WHAT TO WORK ON:
Once you reach the line that holds "move | yellow_cheese" in the listing below, output it and every line after it through the line that holds "degrees counterclockwise |", word for word.

DATA LISTING:
● ● ● ● ●
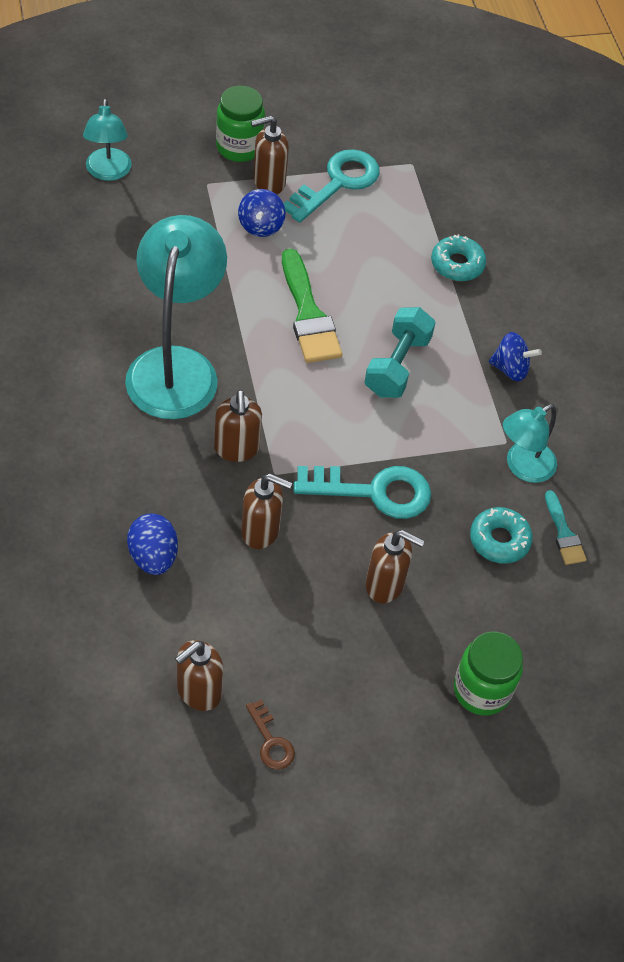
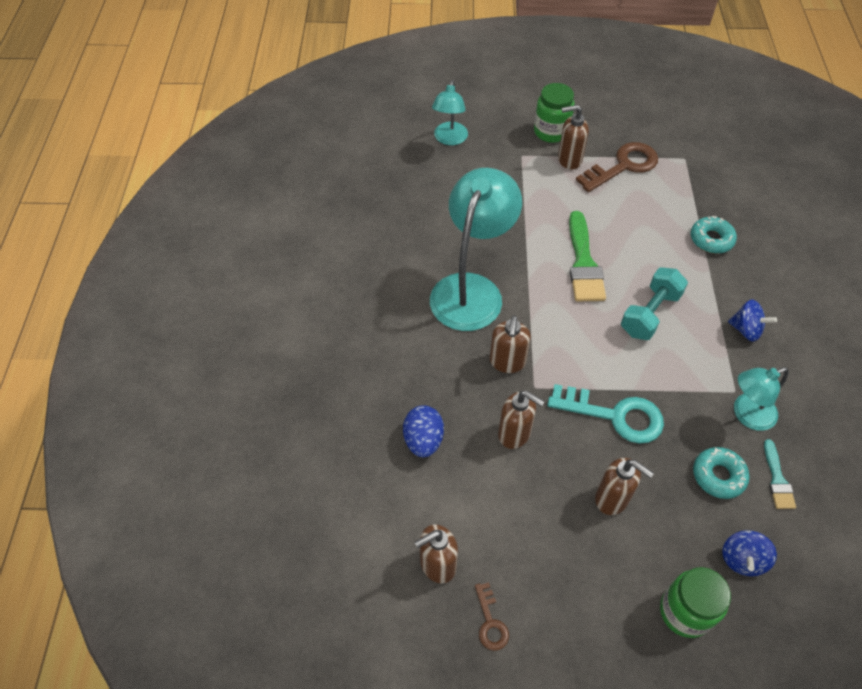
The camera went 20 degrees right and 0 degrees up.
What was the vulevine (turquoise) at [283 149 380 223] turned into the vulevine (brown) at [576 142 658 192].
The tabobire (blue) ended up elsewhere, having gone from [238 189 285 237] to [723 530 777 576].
● ● ● ● ●
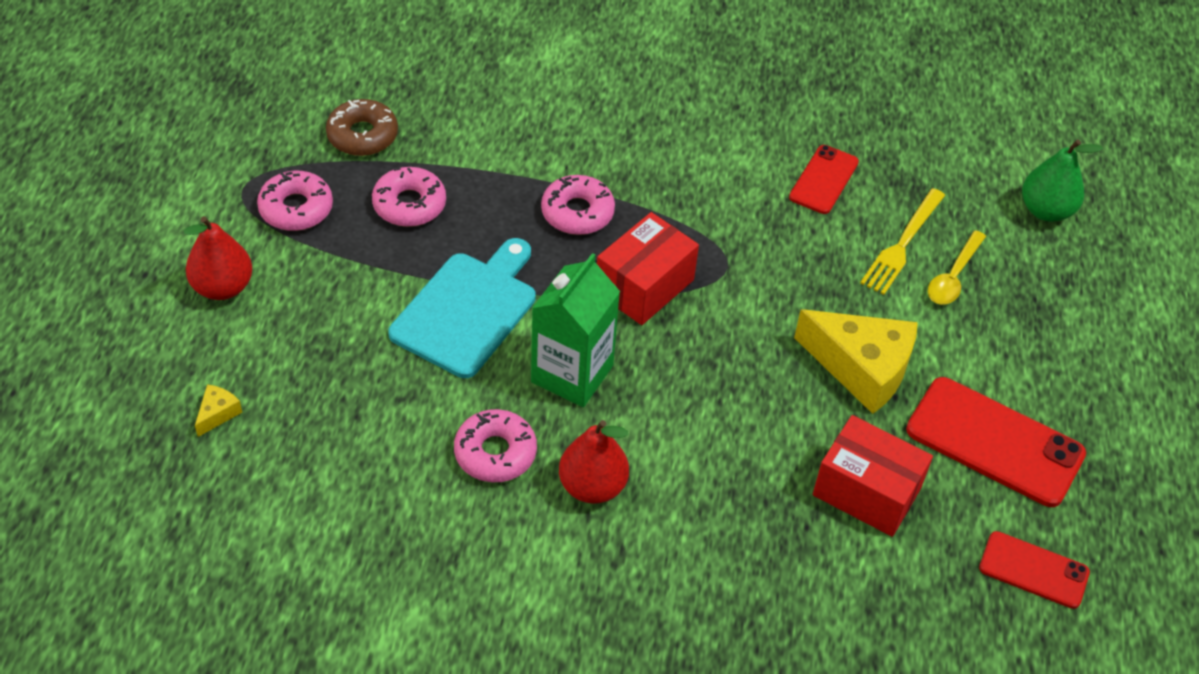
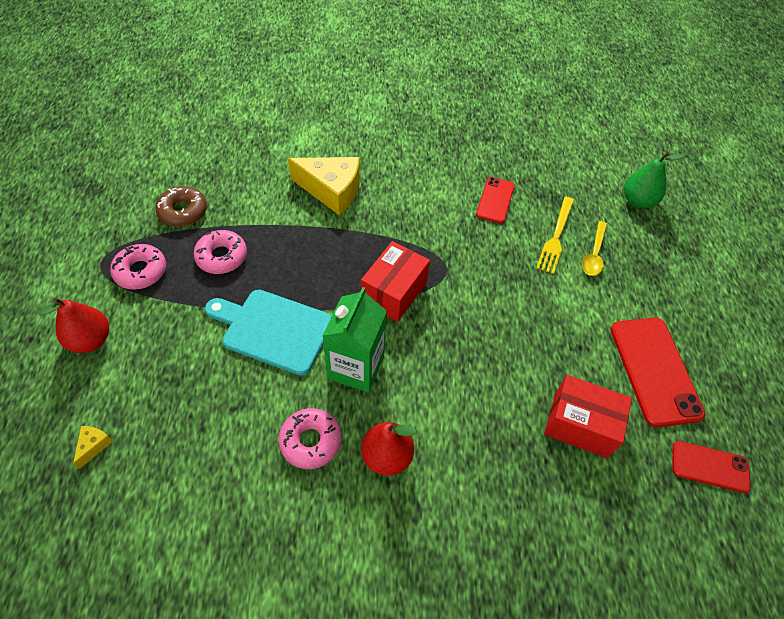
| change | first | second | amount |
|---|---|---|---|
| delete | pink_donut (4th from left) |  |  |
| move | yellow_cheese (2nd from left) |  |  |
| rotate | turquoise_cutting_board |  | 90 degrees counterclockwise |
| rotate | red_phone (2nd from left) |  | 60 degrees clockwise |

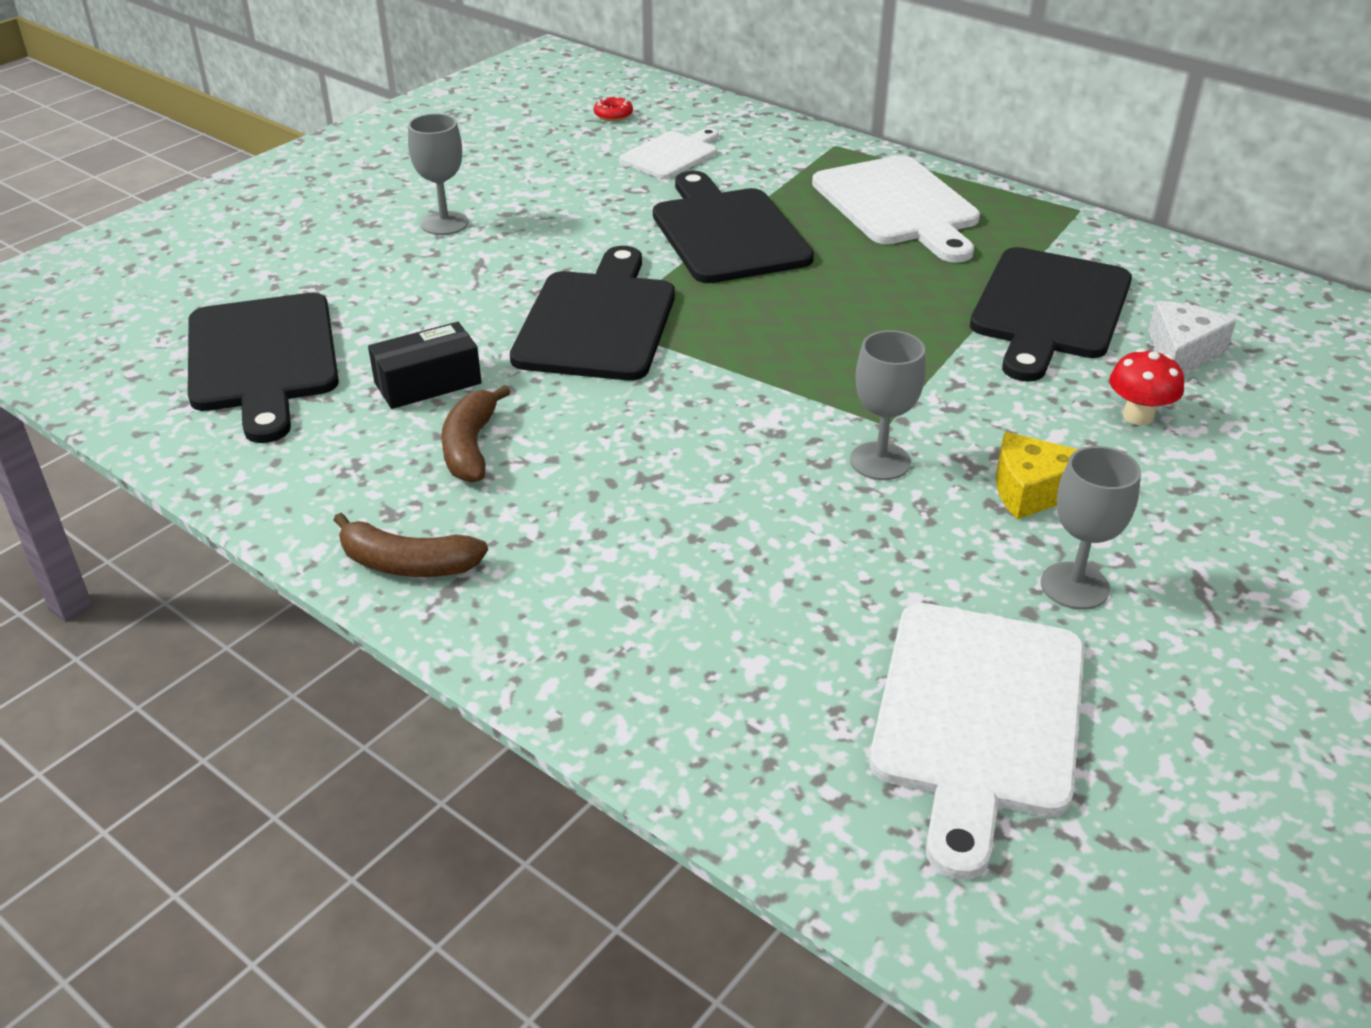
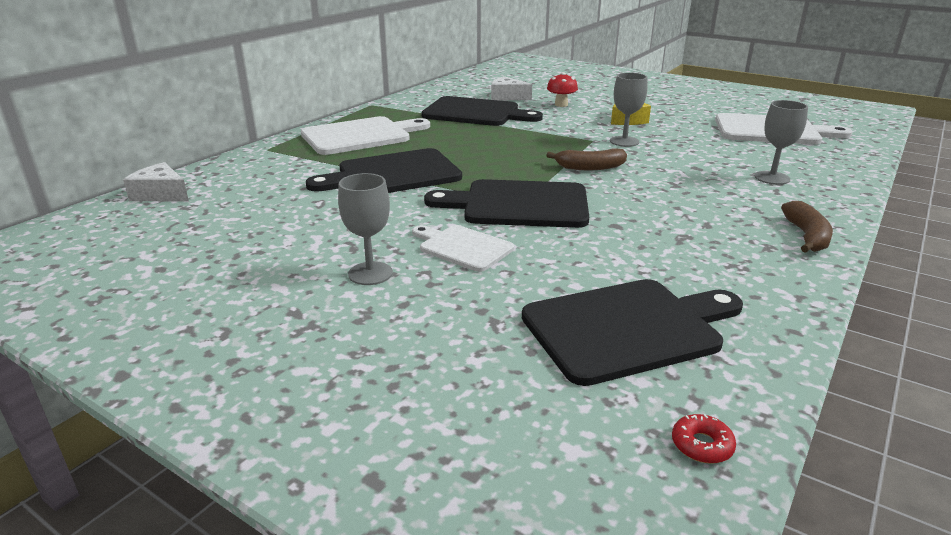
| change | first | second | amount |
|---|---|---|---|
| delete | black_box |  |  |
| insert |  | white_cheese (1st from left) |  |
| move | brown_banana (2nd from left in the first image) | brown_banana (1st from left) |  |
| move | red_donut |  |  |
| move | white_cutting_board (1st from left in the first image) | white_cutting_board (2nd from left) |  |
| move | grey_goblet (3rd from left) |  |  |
● ● ● ● ●
OUTPUT OF THE TASK:
| move | yellow_cheese (2nd from left) |  |  |
| rotate | turquoise_cutting_board |  | 90 degrees counterclockwise |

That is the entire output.